[[ MATERIAL SHOWN open ]]
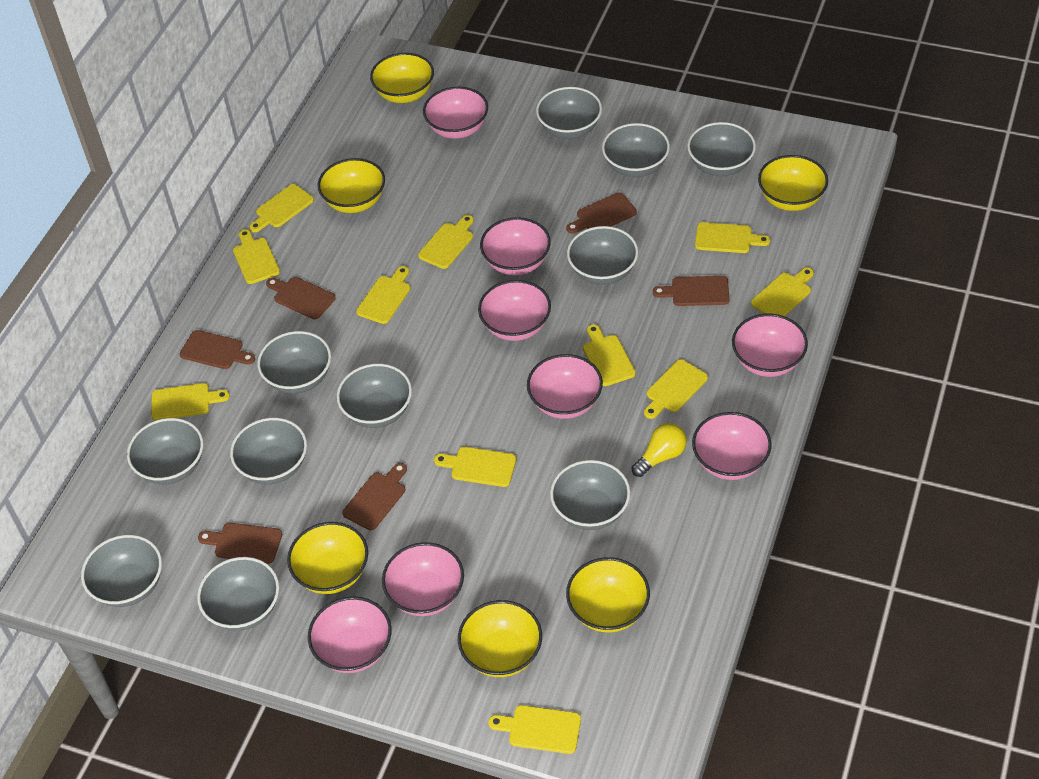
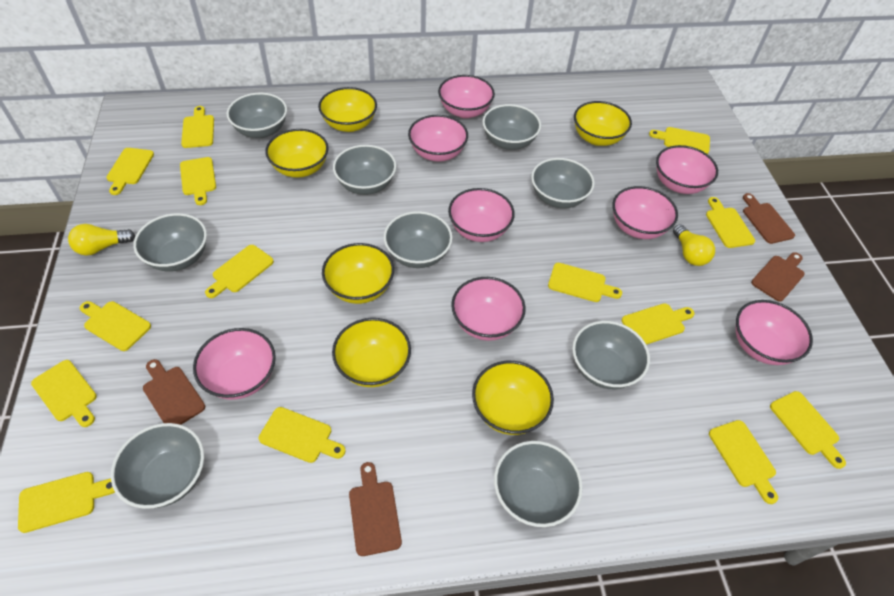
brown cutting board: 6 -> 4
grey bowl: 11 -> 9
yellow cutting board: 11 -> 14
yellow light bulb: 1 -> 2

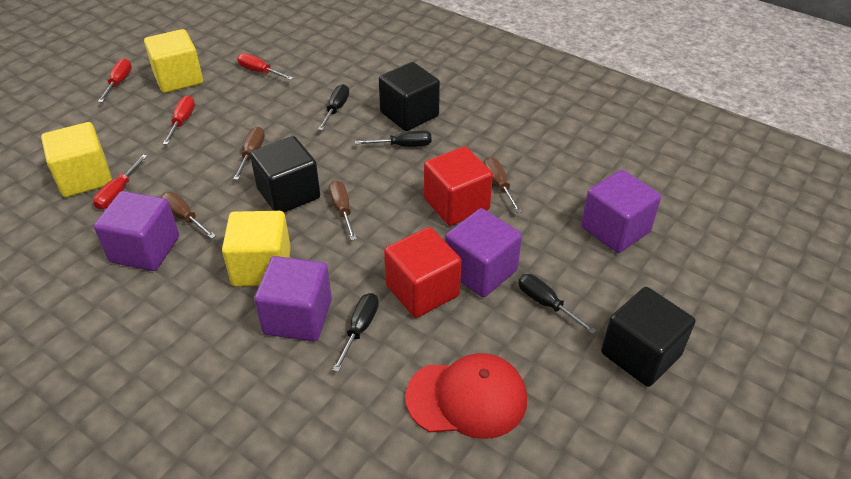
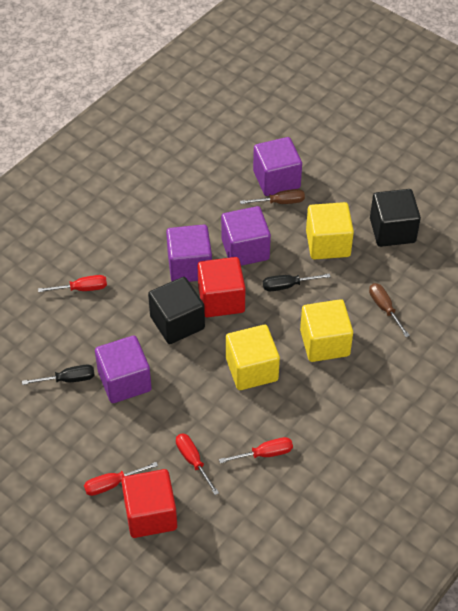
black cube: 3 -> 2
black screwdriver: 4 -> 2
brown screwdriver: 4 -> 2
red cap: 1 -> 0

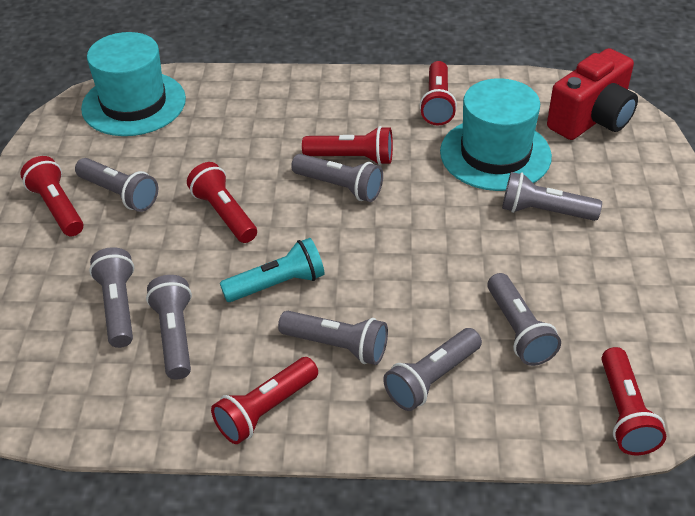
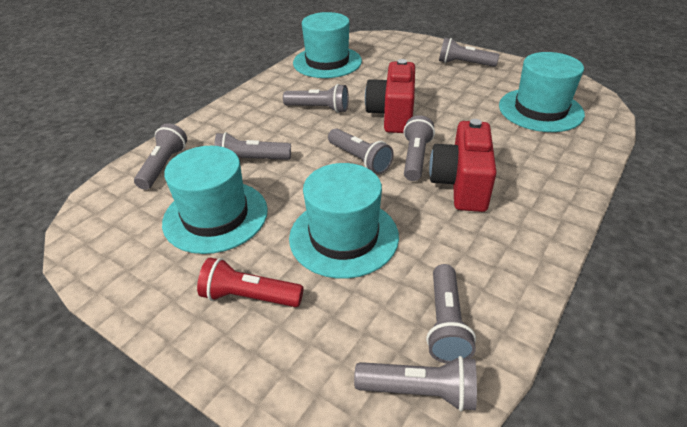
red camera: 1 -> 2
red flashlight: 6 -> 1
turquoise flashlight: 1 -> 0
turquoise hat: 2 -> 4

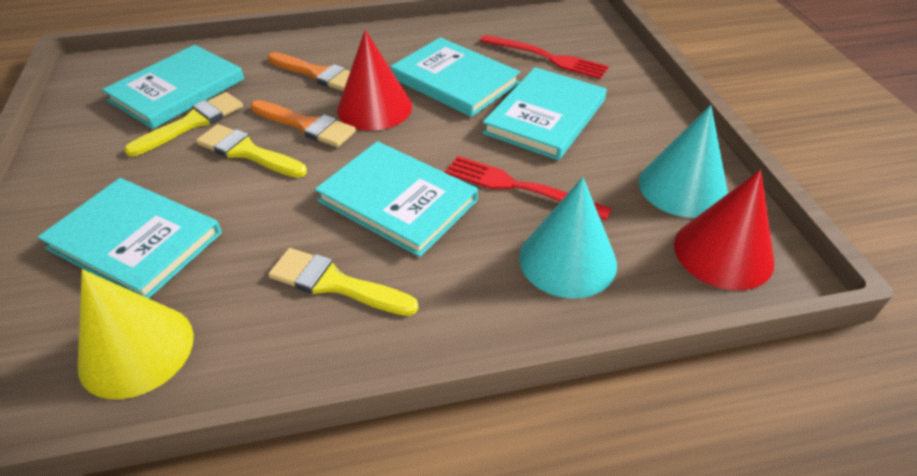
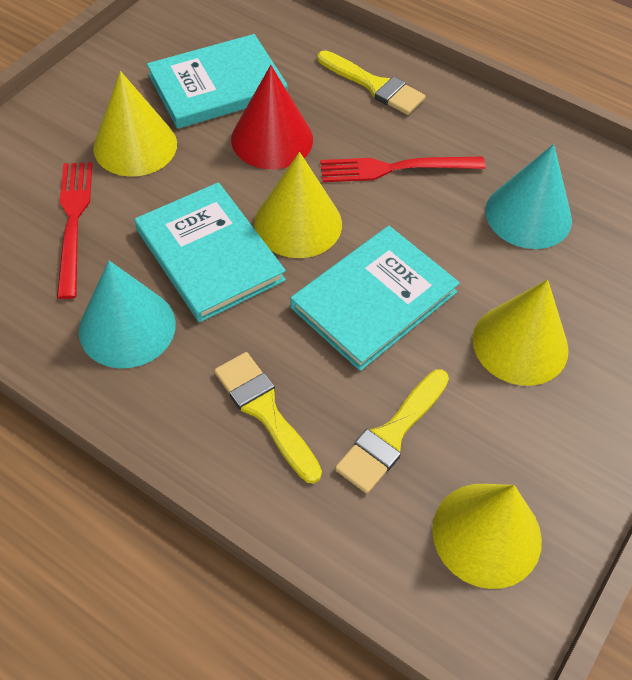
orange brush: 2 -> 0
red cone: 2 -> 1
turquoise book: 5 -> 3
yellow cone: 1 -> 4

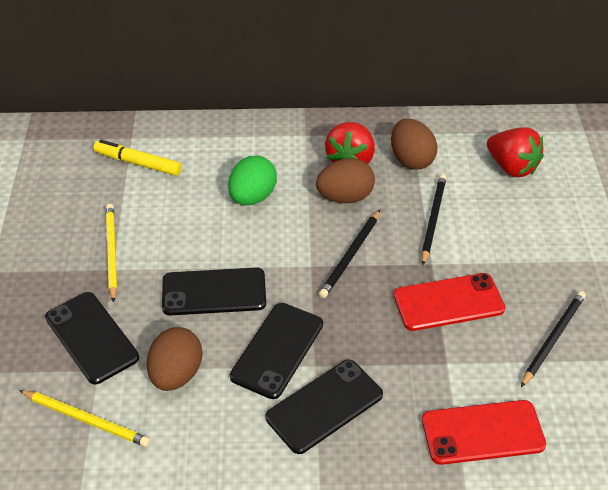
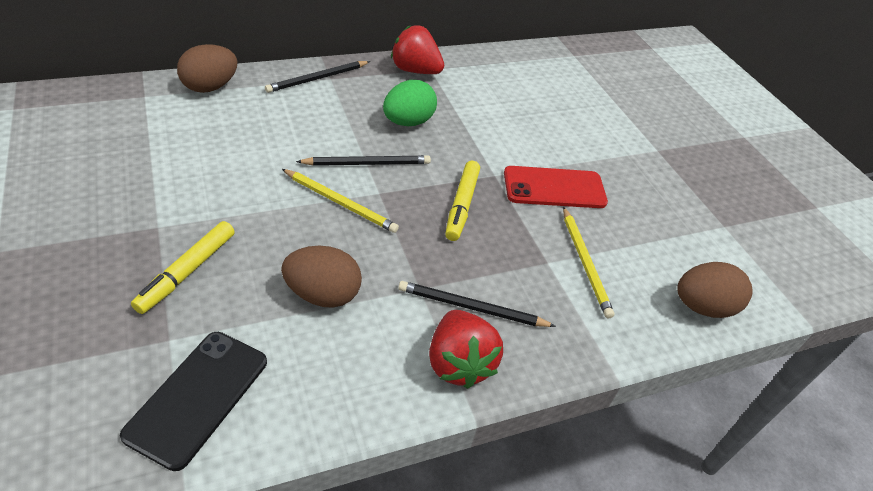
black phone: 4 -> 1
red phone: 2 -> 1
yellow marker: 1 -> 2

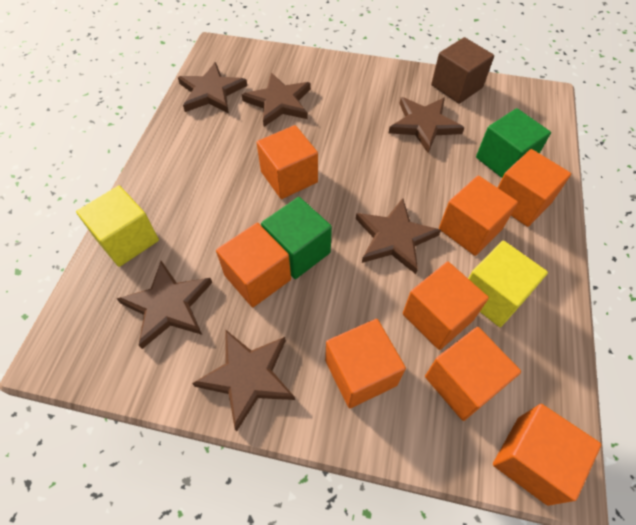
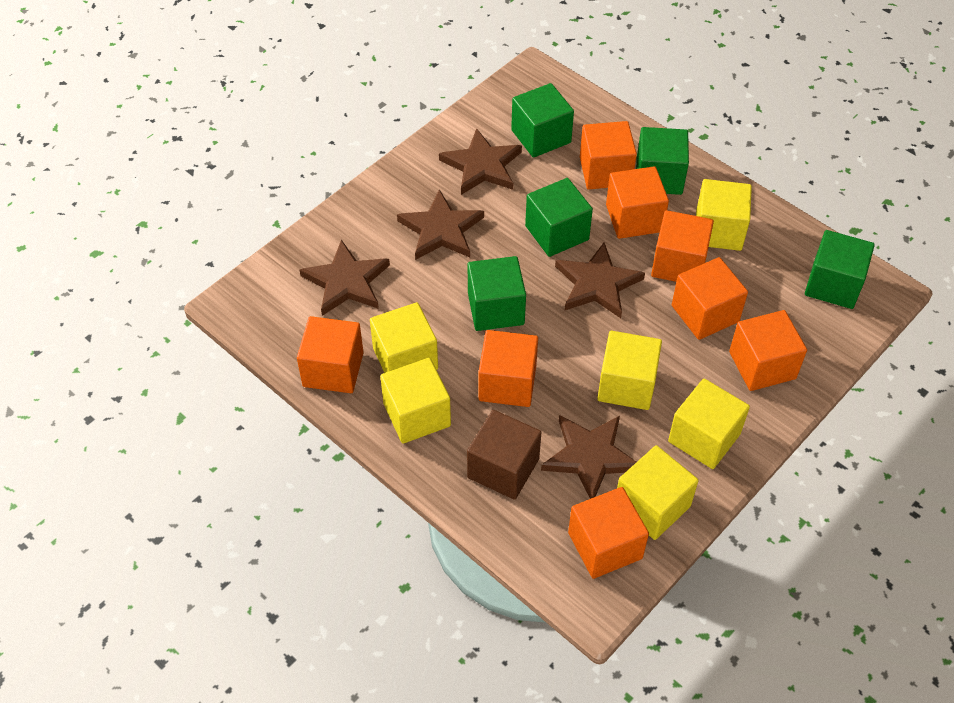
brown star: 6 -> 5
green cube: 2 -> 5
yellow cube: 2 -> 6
[[ MATERIAL SHOWN closed ]]
No pictures belong in the copy. Repeat the entries exactly.

brown cutting board: 6 -> 4
grey bowl: 11 -> 9
yellow cutting board: 11 -> 14
yellow light bulb: 1 -> 2

black cube: 3 -> 2
black screwdriver: 4 -> 2
brown screwdriver: 4 -> 2
red cap: 1 -> 0

red camera: 1 -> 2
red flashlight: 6 -> 1
turquoise flashlight: 1 -> 0
turquoise hat: 2 -> 4

orange brush: 2 -> 0
red cone: 2 -> 1
turquoise book: 5 -> 3
yellow cone: 1 -> 4

black phone: 4 -> 1
red phone: 2 -> 1
yellow marker: 1 -> 2

brown star: 6 -> 5
green cube: 2 -> 5
yellow cube: 2 -> 6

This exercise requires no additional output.